▶ _TASK INSTRUCTIONS_
Every line below that holds the string "plus" should be copied out.

[Revision tracking records]
________________________________________

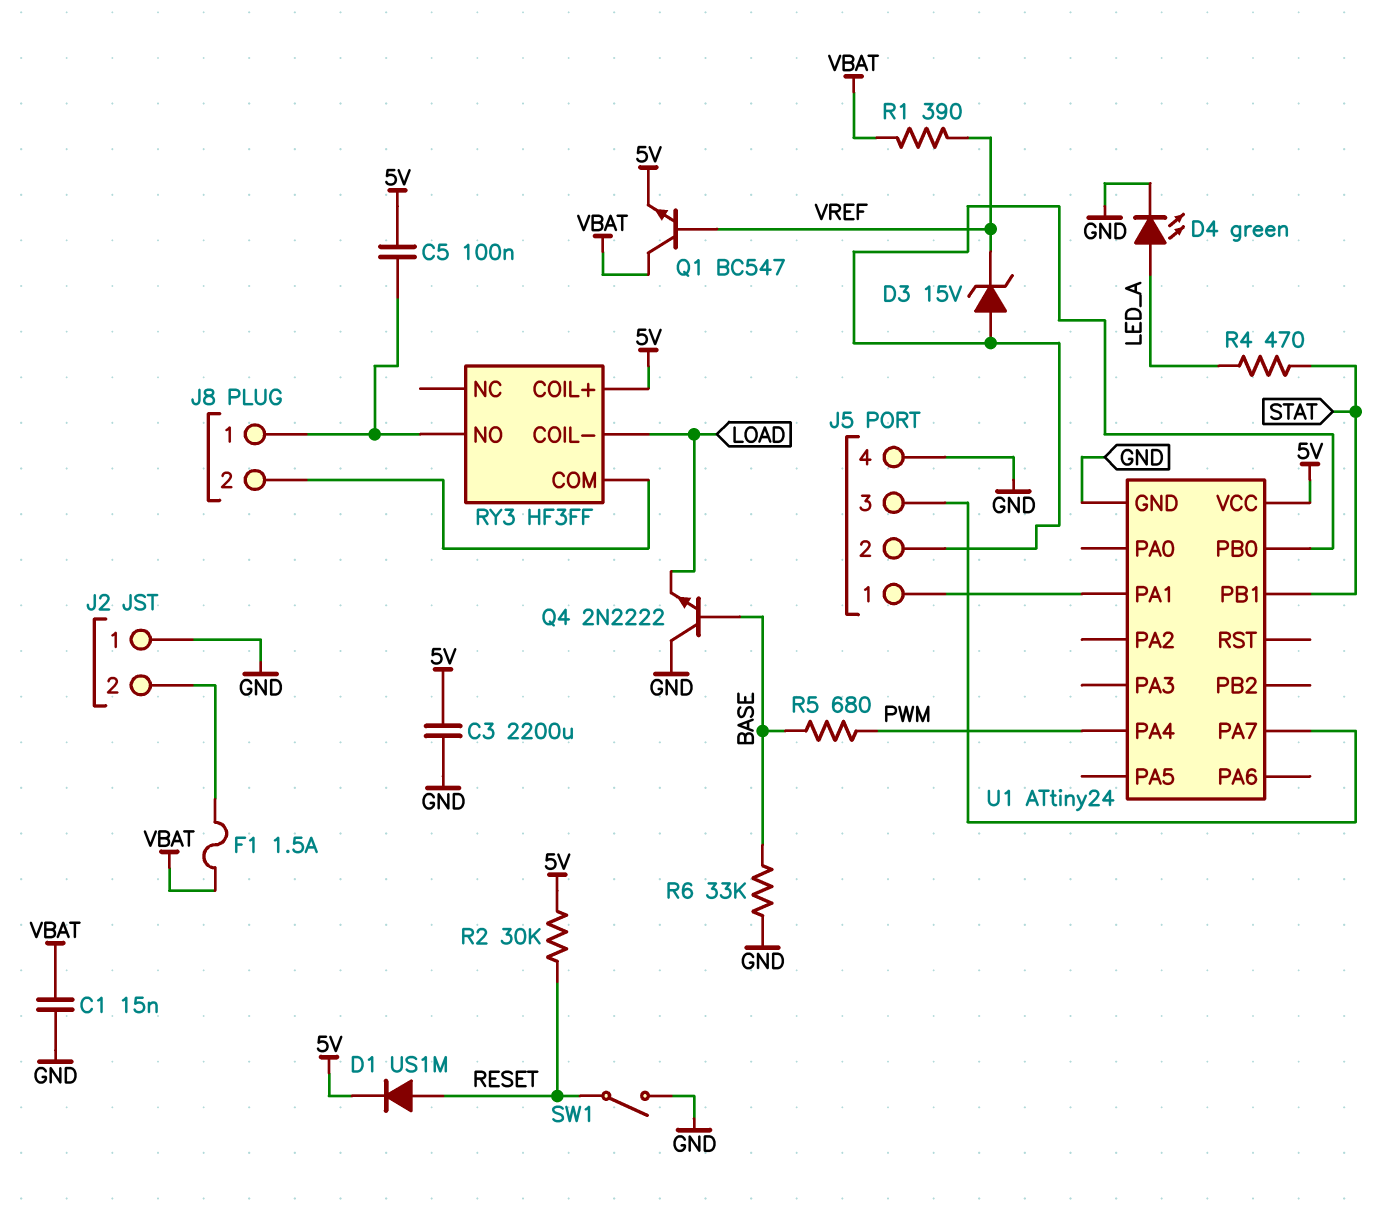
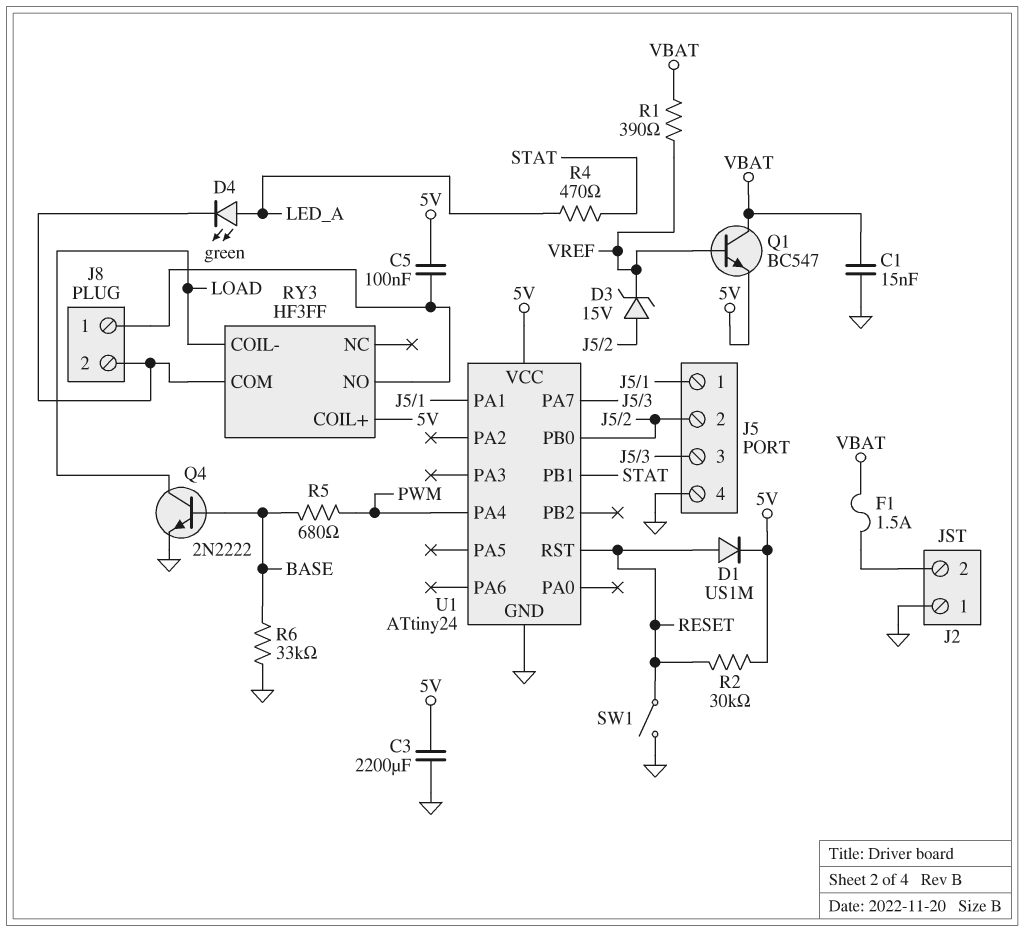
D4: LED green (A LED_A, K GND) -> LED green (A LED_A, K J8/2)
Q4: NPN 2N2222 (B BASE, C GND, E LOAD) -> NPN 2N2222 (B BASE, C LOAD, E GND)
U1 pin RST: none -> RESET

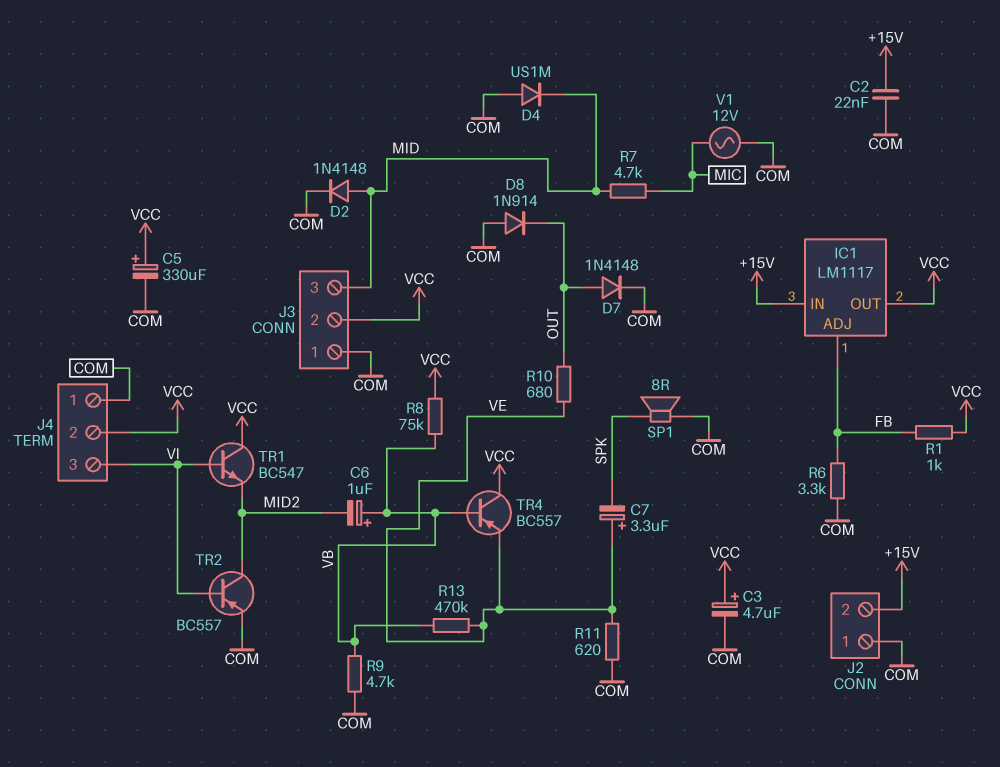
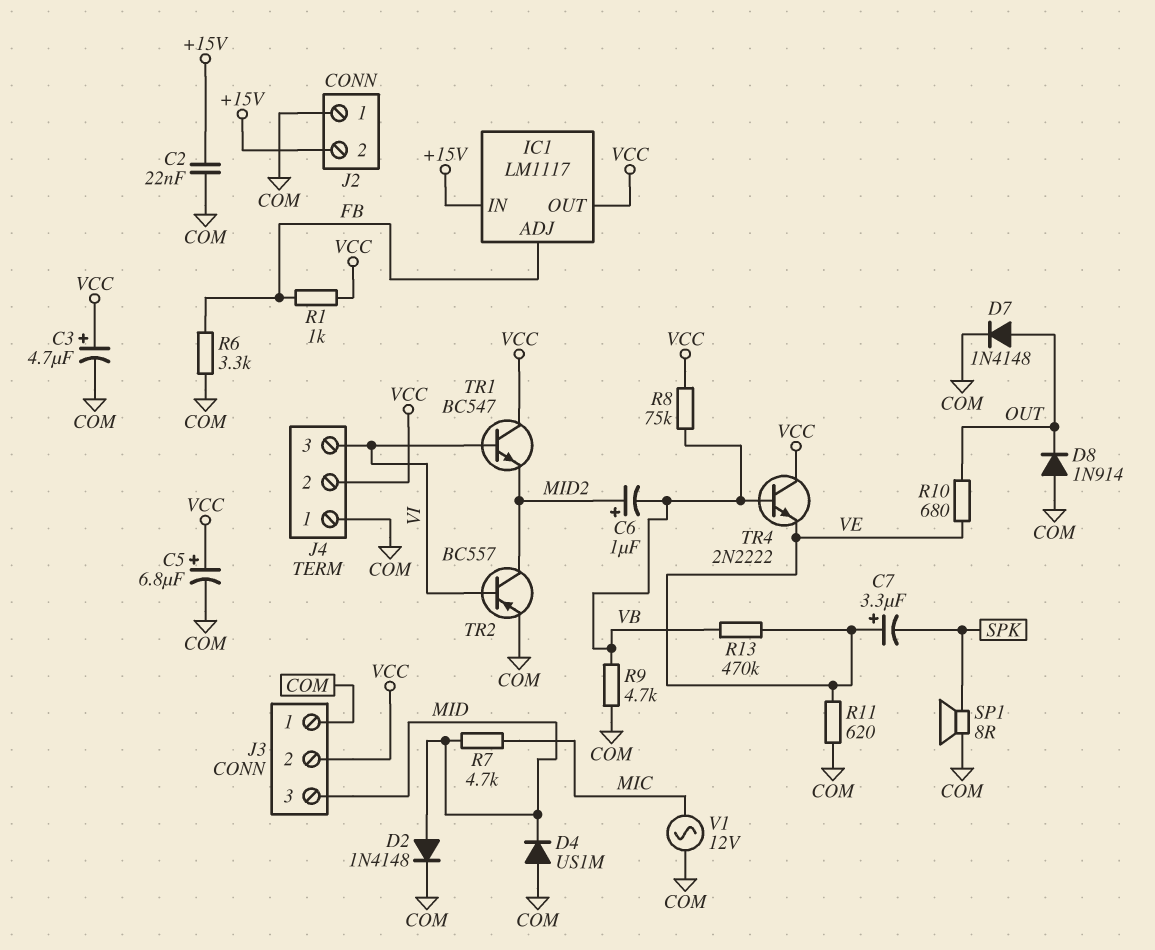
C5: 330uF (plus VCC, minus COM) -> 6.8uF (plus VCC, minus COM)
C6: 1uF (plus VB, minus MID2) -> 1uF (plus MID2, minus VB)
TR4: PNP BC557 (B VB, C VCC, E VE) -> NPN 2N2222 (B VB, C VCC, E VE)

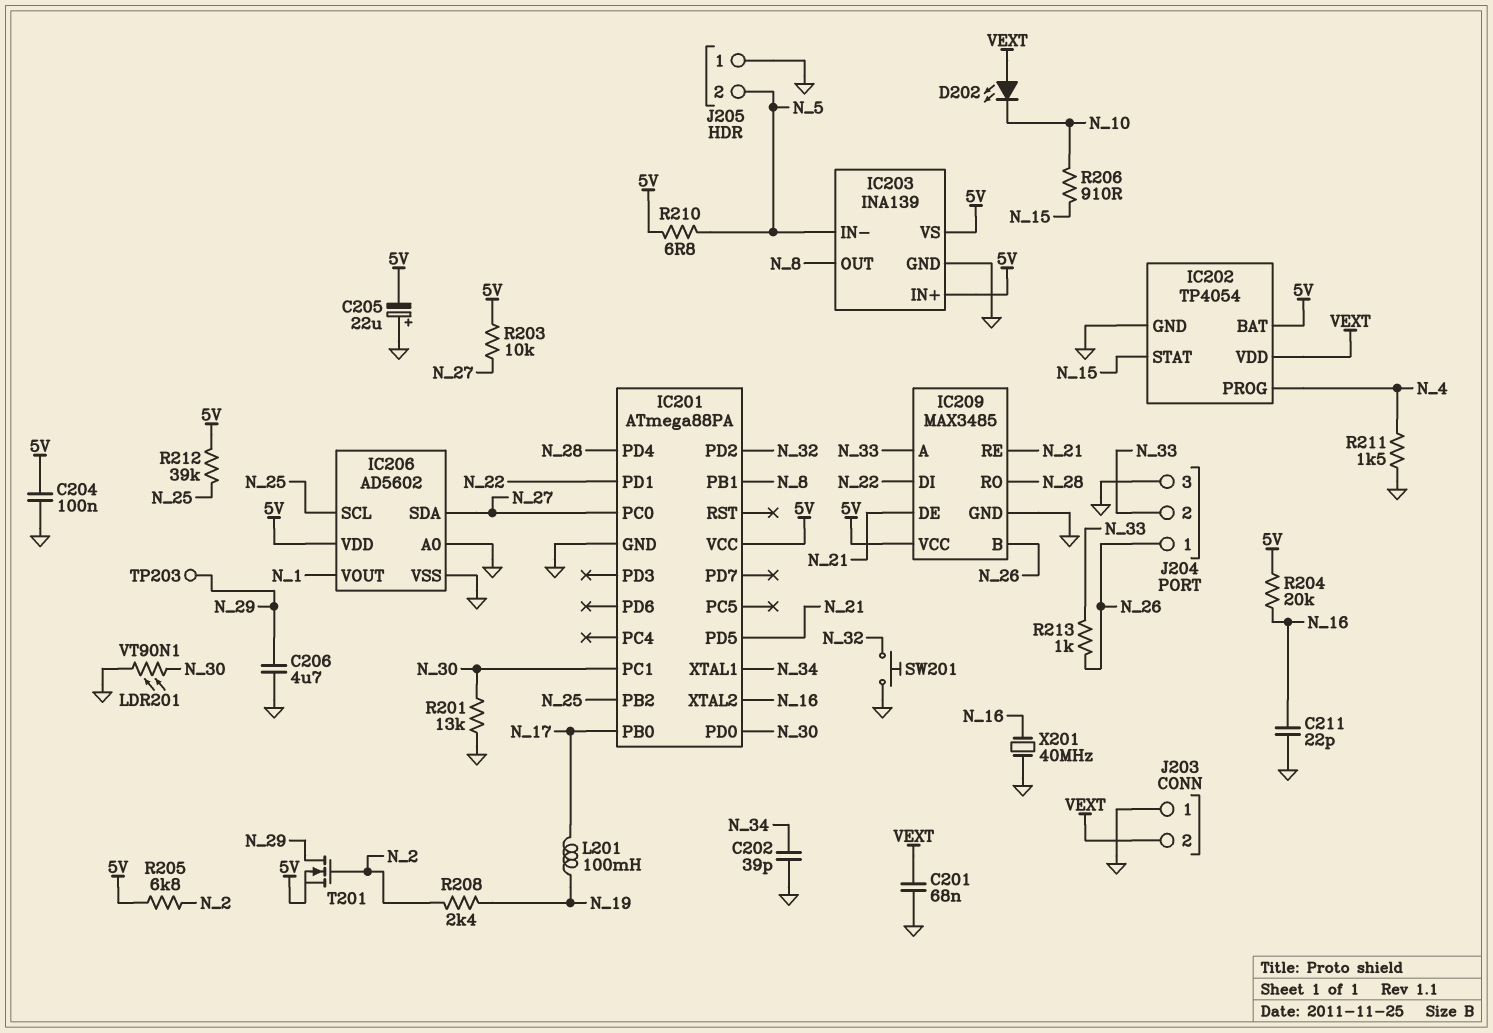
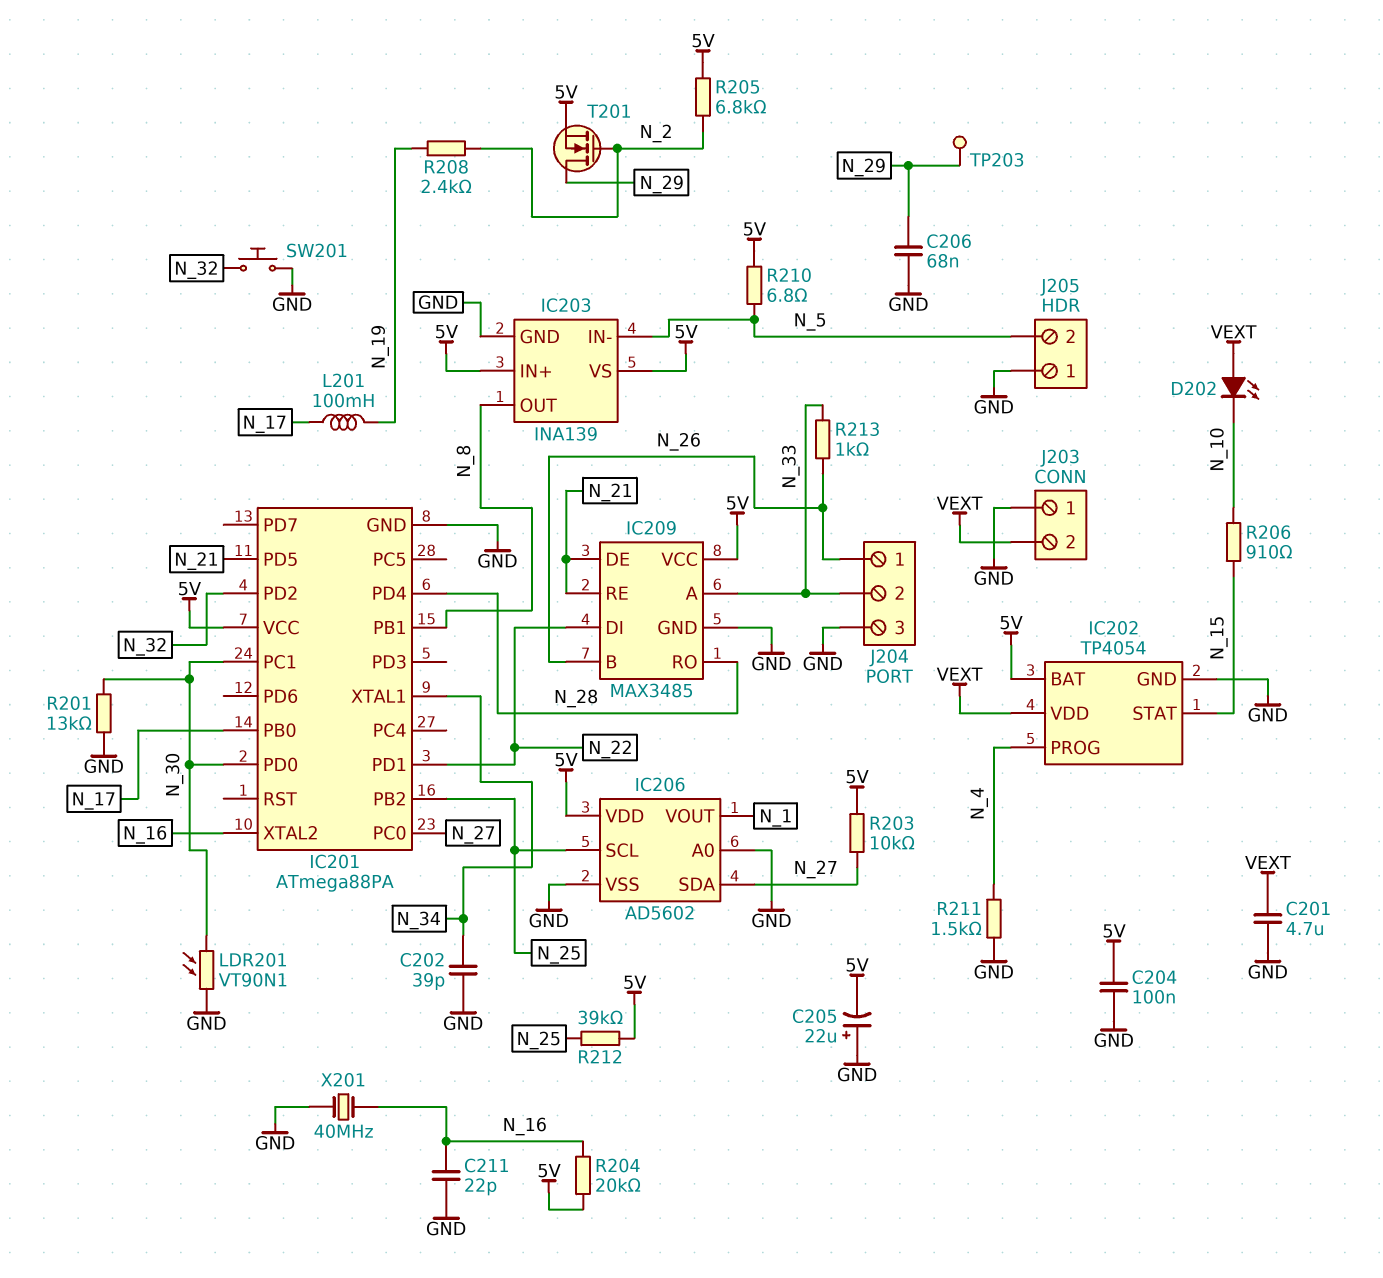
C201: 68nF (GND, VEXT) -> 4.7uF (GND, VEXT)
C206: 4.7uF (GND, N_29) -> 68nF (GND, N_29)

________________________________________

▶ _SOLUTION_
C5: 330uF (plus VCC, minus COM) -> 6.8uF (plus VCC, minus COM)
C6: 1uF (plus VB, minus MID2) -> 1uF (plus MID2, minus VB)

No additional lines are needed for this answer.